START Records for processing
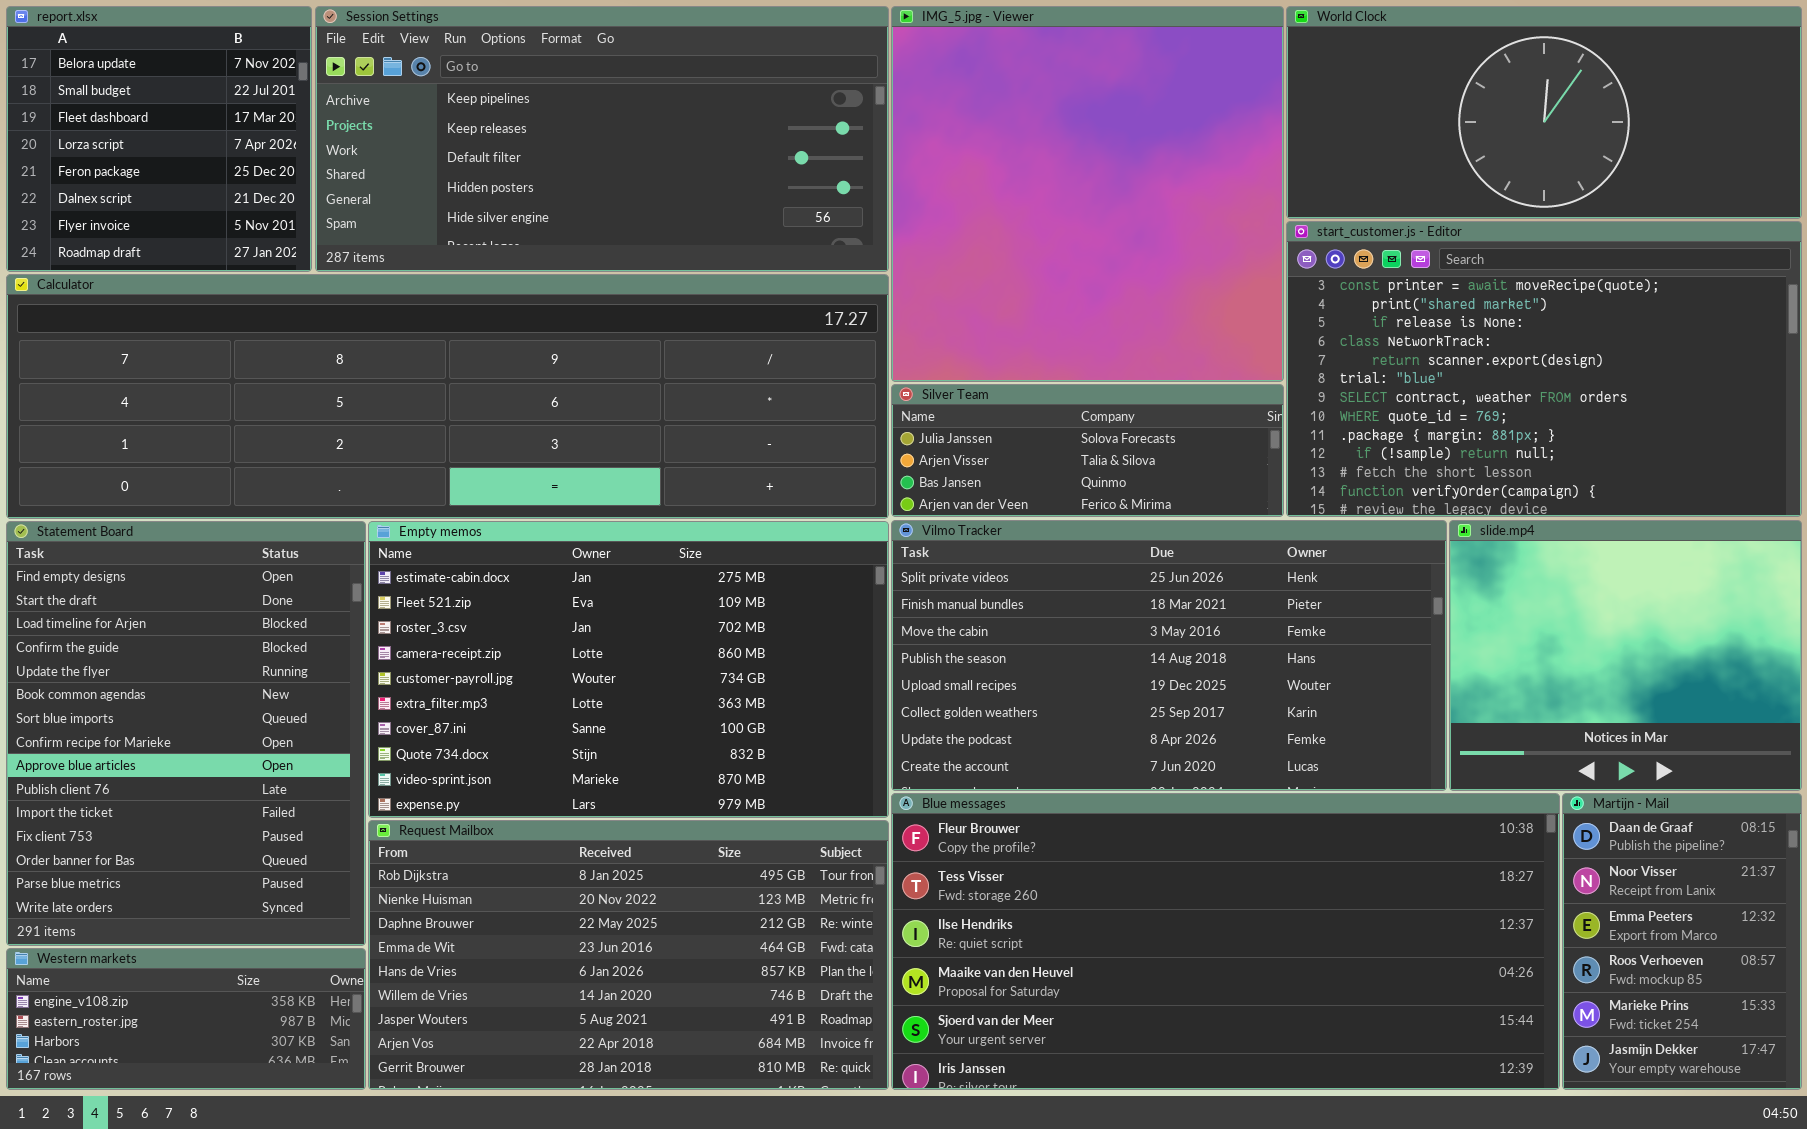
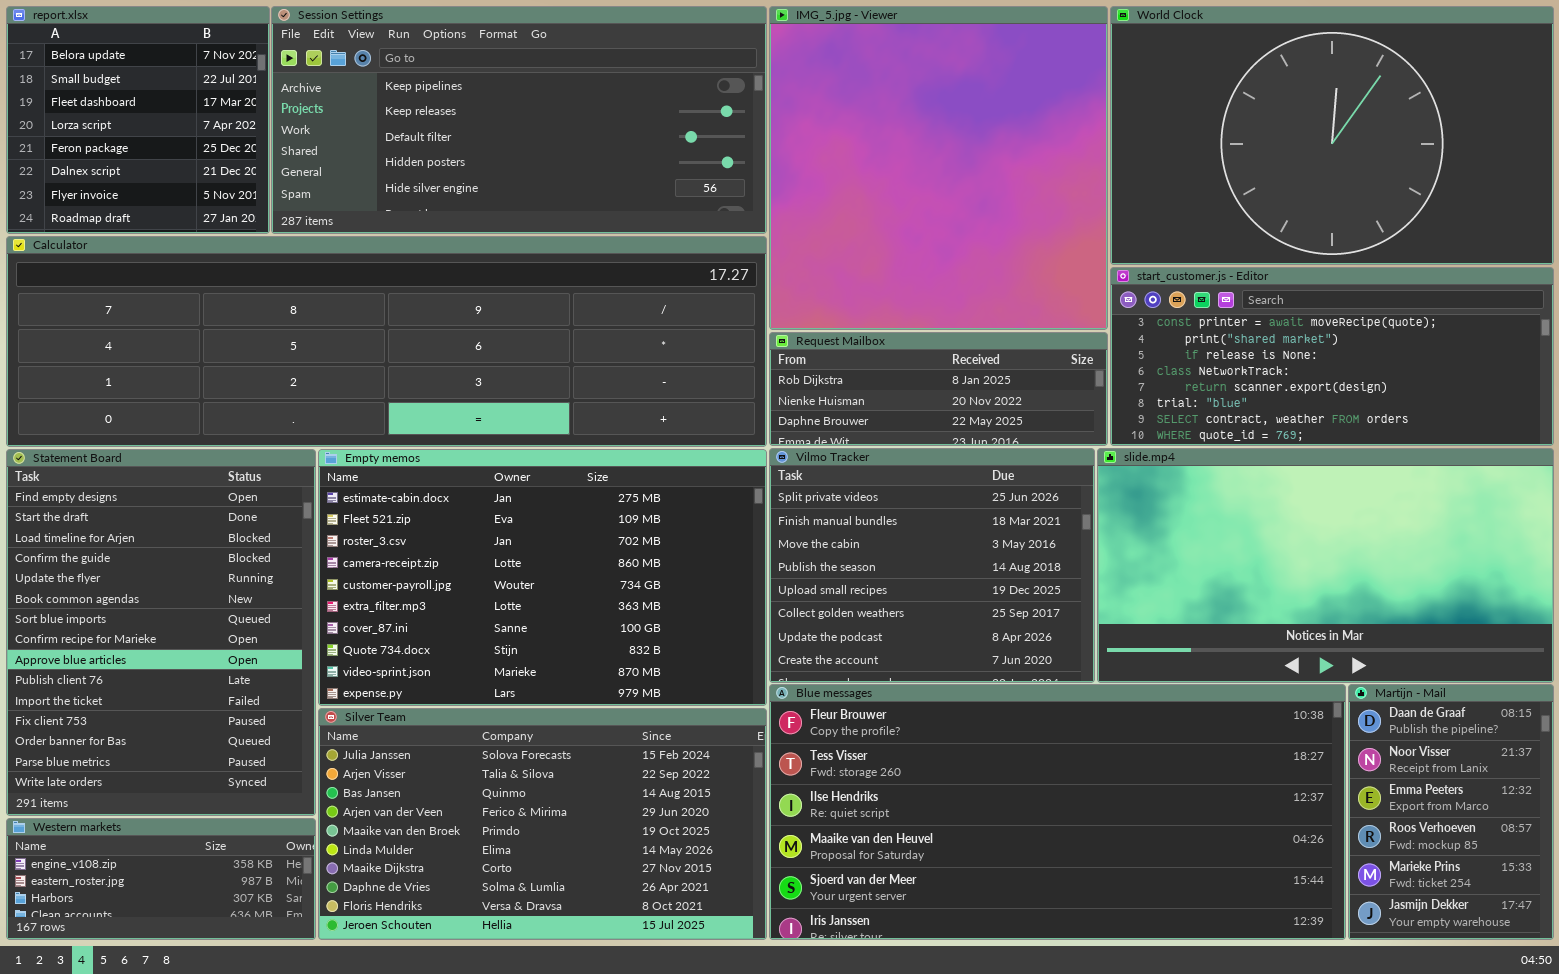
World Clock: [1286,6,1802,219] -> [1110,6,1554,265], resized
start_customer.js - Editor: [1286,221,1802,517] -> [1110,267,1554,446], resized
Silver Team: [891,384,1284,517] -> [318,708,767,940], moved, resized
Vilmo Tracker: [891,520,1447,791] -> [769,448,1095,683], resized
slide.mp4: [1449,520,1802,791] -> [1097,448,1554,683], resized
Request Mailbox: [368,820,889,1090] -> [769,332,1108,446], moved, resized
END Records for processing
● **Work required**: Give an exact copy of the entries, excluding all pictures.

● **Answer to the problem**:
World Clock: [1286,6,1802,219] -> [1110,6,1554,265], resized
start_customer.js - Editor: [1286,221,1802,517] -> [1110,267,1554,446], resized
Silver Team: [891,384,1284,517] -> [318,708,767,940], moved, resized
Vilmo Tracker: [891,520,1447,791] -> [769,448,1095,683], resized
slide.mp4: [1449,520,1802,791] -> [1097,448,1554,683], resized
Request Mailbox: [368,820,889,1090] -> [769,332,1108,446], moved, resized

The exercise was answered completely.